**Required work:**
An exact copy of the whole listing is required.

[[ Dataset records, beginning ]]

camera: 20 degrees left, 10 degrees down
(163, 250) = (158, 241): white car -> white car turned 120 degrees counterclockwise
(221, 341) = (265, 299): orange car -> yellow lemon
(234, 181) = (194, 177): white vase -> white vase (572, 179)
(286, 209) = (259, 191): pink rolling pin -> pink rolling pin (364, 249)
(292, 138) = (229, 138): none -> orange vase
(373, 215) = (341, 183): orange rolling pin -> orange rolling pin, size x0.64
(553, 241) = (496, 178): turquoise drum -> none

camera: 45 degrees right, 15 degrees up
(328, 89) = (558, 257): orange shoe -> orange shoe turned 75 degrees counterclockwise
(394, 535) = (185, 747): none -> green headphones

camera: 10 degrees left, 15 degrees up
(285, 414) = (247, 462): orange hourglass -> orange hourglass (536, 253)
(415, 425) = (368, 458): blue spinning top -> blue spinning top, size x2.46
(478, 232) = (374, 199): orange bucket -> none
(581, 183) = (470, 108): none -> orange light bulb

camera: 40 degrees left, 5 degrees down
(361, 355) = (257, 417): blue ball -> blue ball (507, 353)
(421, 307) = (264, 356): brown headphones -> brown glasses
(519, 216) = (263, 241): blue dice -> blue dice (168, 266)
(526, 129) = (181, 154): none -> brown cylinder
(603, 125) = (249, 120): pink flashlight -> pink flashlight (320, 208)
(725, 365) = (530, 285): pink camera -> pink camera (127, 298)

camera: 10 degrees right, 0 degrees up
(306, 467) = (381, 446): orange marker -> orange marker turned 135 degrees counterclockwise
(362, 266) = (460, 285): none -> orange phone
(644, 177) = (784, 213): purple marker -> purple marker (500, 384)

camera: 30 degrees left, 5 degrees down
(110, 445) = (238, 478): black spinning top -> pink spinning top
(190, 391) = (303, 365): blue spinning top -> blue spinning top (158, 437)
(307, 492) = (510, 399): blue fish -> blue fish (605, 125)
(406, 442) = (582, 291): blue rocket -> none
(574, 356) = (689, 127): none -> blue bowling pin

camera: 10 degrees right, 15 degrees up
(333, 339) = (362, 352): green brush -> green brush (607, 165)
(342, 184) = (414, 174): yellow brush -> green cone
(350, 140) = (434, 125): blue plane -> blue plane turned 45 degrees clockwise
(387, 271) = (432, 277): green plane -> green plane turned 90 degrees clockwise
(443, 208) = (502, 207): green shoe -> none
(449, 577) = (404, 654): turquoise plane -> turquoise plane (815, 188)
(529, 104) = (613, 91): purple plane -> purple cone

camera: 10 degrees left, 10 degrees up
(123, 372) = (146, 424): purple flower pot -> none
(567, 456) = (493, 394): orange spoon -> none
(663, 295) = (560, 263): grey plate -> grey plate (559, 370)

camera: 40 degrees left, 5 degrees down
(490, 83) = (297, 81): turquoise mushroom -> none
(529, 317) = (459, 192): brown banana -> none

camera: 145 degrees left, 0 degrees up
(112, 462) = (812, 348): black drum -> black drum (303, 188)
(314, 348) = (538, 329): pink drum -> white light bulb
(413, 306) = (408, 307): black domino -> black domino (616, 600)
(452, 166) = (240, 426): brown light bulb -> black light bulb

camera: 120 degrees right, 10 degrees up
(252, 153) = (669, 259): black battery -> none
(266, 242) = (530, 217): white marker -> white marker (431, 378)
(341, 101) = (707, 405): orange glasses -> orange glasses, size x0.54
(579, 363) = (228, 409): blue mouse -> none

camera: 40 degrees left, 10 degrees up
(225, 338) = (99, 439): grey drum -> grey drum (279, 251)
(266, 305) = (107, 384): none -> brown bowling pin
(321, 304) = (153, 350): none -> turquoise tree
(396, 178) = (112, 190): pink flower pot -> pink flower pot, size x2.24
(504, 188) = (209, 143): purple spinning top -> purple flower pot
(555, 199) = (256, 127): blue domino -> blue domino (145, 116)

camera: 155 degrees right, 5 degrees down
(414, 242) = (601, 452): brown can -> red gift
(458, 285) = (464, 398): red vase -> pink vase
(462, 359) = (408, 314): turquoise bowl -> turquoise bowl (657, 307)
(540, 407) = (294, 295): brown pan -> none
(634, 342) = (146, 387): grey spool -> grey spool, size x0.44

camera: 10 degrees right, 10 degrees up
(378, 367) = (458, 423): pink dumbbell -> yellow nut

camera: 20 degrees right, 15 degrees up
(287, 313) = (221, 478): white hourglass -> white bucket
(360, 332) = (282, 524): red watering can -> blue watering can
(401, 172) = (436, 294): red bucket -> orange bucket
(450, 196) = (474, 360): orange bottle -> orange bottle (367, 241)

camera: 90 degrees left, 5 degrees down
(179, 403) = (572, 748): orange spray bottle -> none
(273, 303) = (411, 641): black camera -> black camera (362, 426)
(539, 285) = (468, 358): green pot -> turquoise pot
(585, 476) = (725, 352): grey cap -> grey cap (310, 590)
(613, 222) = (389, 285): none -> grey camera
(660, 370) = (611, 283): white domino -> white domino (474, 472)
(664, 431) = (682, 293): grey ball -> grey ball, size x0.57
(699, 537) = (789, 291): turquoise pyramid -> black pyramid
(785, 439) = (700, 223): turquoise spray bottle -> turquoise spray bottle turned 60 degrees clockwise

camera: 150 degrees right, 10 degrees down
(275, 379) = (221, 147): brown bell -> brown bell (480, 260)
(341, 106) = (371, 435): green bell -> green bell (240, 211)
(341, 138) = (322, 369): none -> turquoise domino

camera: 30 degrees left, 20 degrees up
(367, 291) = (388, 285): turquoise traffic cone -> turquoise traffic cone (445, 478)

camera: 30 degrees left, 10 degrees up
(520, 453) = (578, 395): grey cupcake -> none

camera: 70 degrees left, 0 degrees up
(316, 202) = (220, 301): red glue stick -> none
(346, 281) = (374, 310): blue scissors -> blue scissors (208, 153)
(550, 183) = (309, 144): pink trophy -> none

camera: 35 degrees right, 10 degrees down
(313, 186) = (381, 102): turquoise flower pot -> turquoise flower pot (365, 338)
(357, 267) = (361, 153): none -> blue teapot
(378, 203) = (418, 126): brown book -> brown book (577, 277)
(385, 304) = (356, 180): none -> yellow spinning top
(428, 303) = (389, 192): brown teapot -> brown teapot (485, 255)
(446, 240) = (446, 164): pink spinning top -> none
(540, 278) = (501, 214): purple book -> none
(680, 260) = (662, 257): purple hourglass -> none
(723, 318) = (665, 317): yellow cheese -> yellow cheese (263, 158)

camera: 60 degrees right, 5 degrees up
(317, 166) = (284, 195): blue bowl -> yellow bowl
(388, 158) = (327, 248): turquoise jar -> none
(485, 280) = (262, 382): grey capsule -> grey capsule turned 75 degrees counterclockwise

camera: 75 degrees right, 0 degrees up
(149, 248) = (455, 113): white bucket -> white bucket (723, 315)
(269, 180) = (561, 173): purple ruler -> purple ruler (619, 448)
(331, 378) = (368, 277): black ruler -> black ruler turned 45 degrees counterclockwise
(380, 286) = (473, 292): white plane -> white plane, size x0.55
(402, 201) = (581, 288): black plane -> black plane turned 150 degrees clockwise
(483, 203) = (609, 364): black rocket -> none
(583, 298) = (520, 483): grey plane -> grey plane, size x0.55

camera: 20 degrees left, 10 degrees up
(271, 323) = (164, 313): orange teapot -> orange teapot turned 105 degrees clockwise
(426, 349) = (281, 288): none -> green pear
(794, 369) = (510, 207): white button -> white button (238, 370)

[[ Dataset records, end ]]

**Written reply:**
camera: 20 degrees left, 10 degrees down
(163, 250) = (158, 241): white car -> white car turned 120 degrees counterclockwise
(221, 341) = (265, 299): orange car -> yellow lemon
(234, 181) = (194, 177): white vase -> white vase (572, 179)
(286, 209) = (259, 191): pink rolling pin -> pink rolling pin (364, 249)
(292, 138) = (229, 138): none -> orange vase
(373, 215) = (341, 183): orange rolling pin -> orange rolling pin, size x0.64
(553, 241) = (496, 178): turquoise drum -> none

camera: 45 degrees right, 15 degrees up
(328, 89) = (558, 257): orange shoe -> orange shoe turned 75 degrees counterclockwise
(394, 535) = (185, 747): none -> green headphones

camera: 10 degrees left, 15 degrees up
(285, 414) = (247, 462): orange hourglass -> orange hourglass (536, 253)
(415, 425) = (368, 458): blue spinning top -> blue spinning top, size x2.46
(478, 232) = (374, 199): orange bucket -> none
(581, 183) = (470, 108): none -> orange light bulb

camera: 40 degrees left, 5 degrees down
(361, 355) = (257, 417): blue ball -> blue ball (507, 353)
(421, 307) = (264, 356): brown headphones -> brown glasses
(519, 216) = (263, 241): blue dice -> blue dice (168, 266)
(526, 129) = (181, 154): none -> brown cylinder
(603, 125) = (249, 120): pink flashlight -> pink flashlight (320, 208)
(725, 365) = (530, 285): pink camera -> pink camera (127, 298)

camera: 10 degrees right, 0 degrees up
(306, 467) = (381, 446): orange marker -> orange marker turned 135 degrees counterclockwise
(362, 266) = (460, 285): none -> orange phone
(644, 177) = (784, 213): purple marker -> purple marker (500, 384)

camera: 30 degrees left, 5 degrees down
(110, 445) = (238, 478): black spinning top -> pink spinning top
(190, 391) = (303, 365): blue spinning top -> blue spinning top (158, 437)
(307, 492) = (510, 399): blue fish -> blue fish (605, 125)
(406, 442) = (582, 291): blue rocket -> none
(574, 356) = (689, 127): none -> blue bowling pin

camera: 10 degrees right, 15 degrees up
(333, 339) = (362, 352): green brush -> green brush (607, 165)
(342, 184) = (414, 174): yellow brush -> green cone
(350, 140) = (434, 125): blue plane -> blue plane turned 45 degrees clockwise
(387, 271) = (432, 277): green plane -> green plane turned 90 degrees clockwise
(443, 208) = (502, 207): green shoe -> none
(449, 577) = (404, 654): turquoise plane -> turquoise plane (815, 188)
(529, 104) = (613, 91): purple plane -> purple cone

camera: 10 degrees left, 10 degrees up
(123, 372) = (146, 424): purple flower pot -> none
(567, 456) = (493, 394): orange spoon -> none
(663, 295) = (560, 263): grey plate -> grey plate (559, 370)

camera: 40 degrees left, 5 degrees down
(490, 83) = (297, 81): turquoise mushroom -> none
(529, 317) = (459, 192): brown banana -> none

camera: 145 degrees left, 0 degrees up
(112, 462) = (812, 348): black drum -> black drum (303, 188)
(314, 348) = (538, 329): pink drum -> white light bulb
(413, 306) = (408, 307): black domino -> black domino (616, 600)
(452, 166) = (240, 426): brown light bulb -> black light bulb

camera: 120 degrees right, 10 degrees up
(252, 153) = (669, 259): black battery -> none
(266, 242) = (530, 217): white marker -> white marker (431, 378)
(341, 101) = (707, 405): orange glasses -> orange glasses, size x0.54
(579, 363) = (228, 409): blue mouse -> none

camera: 40 degrees left, 10 degrees up
(225, 338) = (99, 439): grey drum -> grey drum (279, 251)
(266, 305) = (107, 384): none -> brown bowling pin
(321, 304) = (153, 350): none -> turquoise tree
(396, 178) = (112, 190): pink flower pot -> pink flower pot, size x2.24
(504, 188) = (209, 143): purple spinning top -> purple flower pot
(555, 199) = (256, 127): blue domino -> blue domino (145, 116)

camera: 155 degrees right, 5 degrees down
(414, 242) = (601, 452): brown can -> red gift
(458, 285) = (464, 398): red vase -> pink vase
(462, 359) = (408, 314): turquoise bowl -> turquoise bowl (657, 307)
(540, 407) = (294, 295): brown pan -> none
(634, 342) = (146, 387): grey spool -> grey spool, size x0.44

camera: 10 degrees right, 10 degrees up
(378, 367) = (458, 423): pink dumbbell -> yellow nut

camera: 20 degrees right, 15 degrees up
(287, 313) = (221, 478): white hourglass -> white bucket
(360, 332) = (282, 524): red watering can -> blue watering can
(401, 172) = (436, 294): red bucket -> orange bucket
(450, 196) = (474, 360): orange bottle -> orange bottle (367, 241)

camera: 90 degrees left, 5 degrees down
(179, 403) = (572, 748): orange spray bottle -> none
(273, 303) = (411, 641): black camera -> black camera (362, 426)
(539, 285) = (468, 358): green pot -> turquoise pot
(585, 476) = (725, 352): grey cap -> grey cap (310, 590)
(613, 222) = (389, 285): none -> grey camera
(660, 370) = (611, 283): white domino -> white domino (474, 472)
(664, 431) = (682, 293): grey ball -> grey ball, size x0.57
(699, 537) = (789, 291): turquoise pyramid -> black pyramid
(785, 439) = (700, 223): turquoise spray bottle -> turquoise spray bottle turned 60 degrees clockwise

camera: 150 degrees right, 10 degrees down
(275, 379) = (221, 147): brown bell -> brown bell (480, 260)
(341, 106) = (371, 435): green bell -> green bell (240, 211)
(341, 138) = (322, 369): none -> turquoise domino

camera: 30 degrees left, 20 degrees up
(367, 291) = (388, 285): turquoise traffic cone -> turquoise traffic cone (445, 478)

camera: 30 degrees left, 10 degrees up
(520, 453) = (578, 395): grey cupcake -> none

camera: 70 degrees left, 0 degrees up
(316, 202) = (220, 301): red glue stick -> none
(346, 281) = (374, 310): blue scissors -> blue scissors (208, 153)
(550, 183) = (309, 144): pink trophy -> none

camera: 35 degrees right, 10 degrees down
(313, 186) = (381, 102): turquoise flower pot -> turquoise flower pot (365, 338)
(357, 267) = (361, 153): none -> blue teapot
(378, 203) = (418, 126): brown book -> brown book (577, 277)
(385, 304) = (356, 180): none -> yellow spinning top
(428, 303) = (389, 192): brown teapot -> brown teapot (485, 255)
(446, 240) = (446, 164): pink spinning top -> none
(540, 278) = (501, 214): purple book -> none
(680, 260) = (662, 257): purple hourglass -> none
(723, 318) = (665, 317): yellow cheese -> yellow cheese (263, 158)

camera: 60 degrees right, 5 degrees up
(317, 166) = (284, 195): blue bowl -> yellow bowl
(388, 158) = (327, 248): turquoise jar -> none
(485, 280) = (262, 382): grey capsule -> grey capsule turned 75 degrees counterclockwise

camera: 75 degrees right, 0 degrees up
(149, 248) = (455, 113): white bucket -> white bucket (723, 315)
(269, 180) = (561, 173): purple ruler -> purple ruler (619, 448)
(331, 378) = (368, 277): black ruler -> black ruler turned 45 degrees counterclockwise
(380, 286) = (473, 292): white plane -> white plane, size x0.55
(402, 201) = (581, 288): black plane -> black plane turned 150 degrees clockwise
(483, 203) = (609, 364): black rocket -> none
(583, 298) = (520, 483): grey plane -> grey plane, size x0.55

camera: 20 degrees left, 10 degrees up
(271, 323) = (164, 313): orange teapot -> orange teapot turned 105 degrees clockwise
(426, 349) = (281, 288): none -> green pear
(794, 369) = (510, 207): white button -> white button (238, 370)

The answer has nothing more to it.